• [What the task asks]
The whole listing is to be given again without alteration, except that its pictures are dropped.

• [Supplied information]
Segment Open
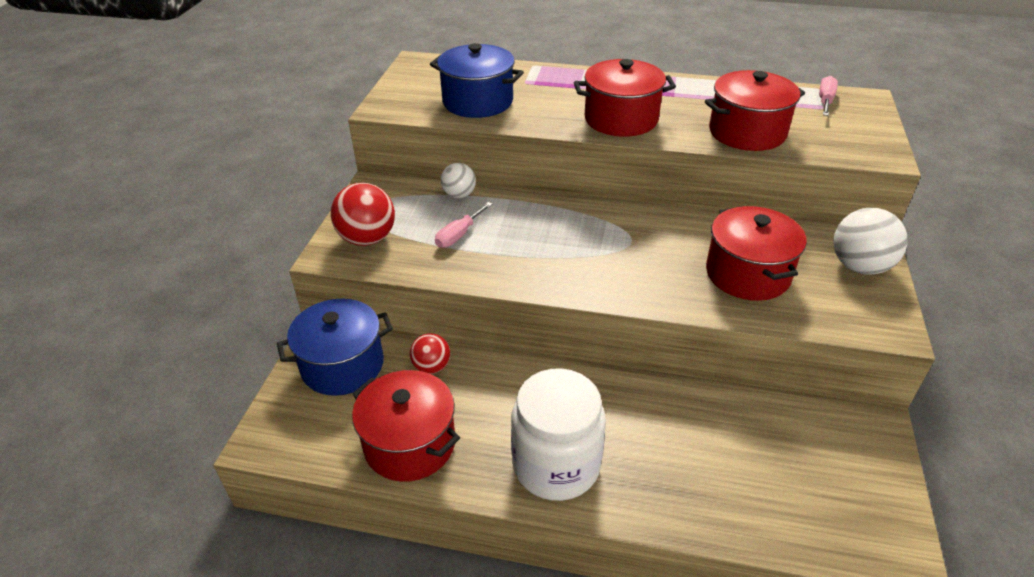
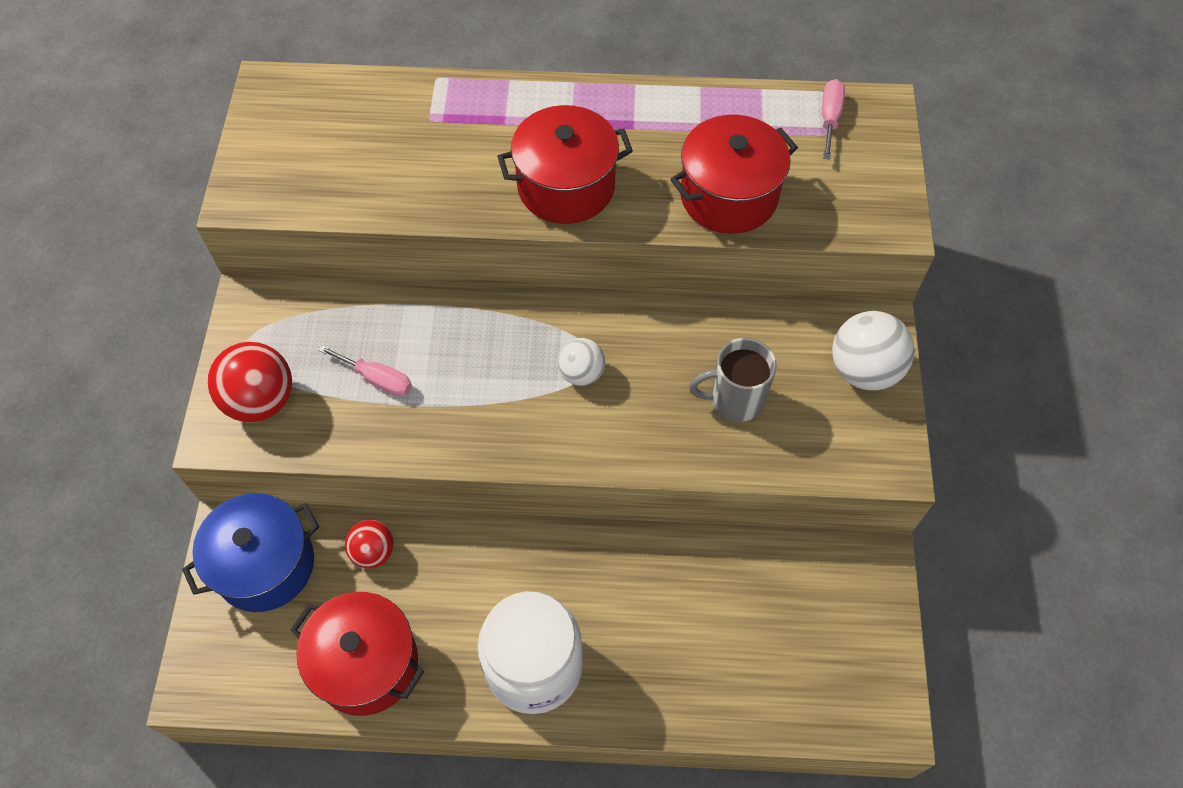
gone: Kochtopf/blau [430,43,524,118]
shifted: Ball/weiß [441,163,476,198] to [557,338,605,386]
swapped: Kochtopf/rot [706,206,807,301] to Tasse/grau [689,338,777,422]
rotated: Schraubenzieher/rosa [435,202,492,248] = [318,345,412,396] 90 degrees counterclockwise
Segment Closed
• [Solved exercise]
gone: Kochtopf/blau [430,43,524,118]
shifted: Ball/weiß [441,163,476,198] to [557,338,605,386]
swapped: Kochtopf/rot [706,206,807,301] to Tasse/grau [689,338,777,422]
rotated: Schraubenzieher/rosa [435,202,492,248] = [318,345,412,396] 90 degrees counterclockwise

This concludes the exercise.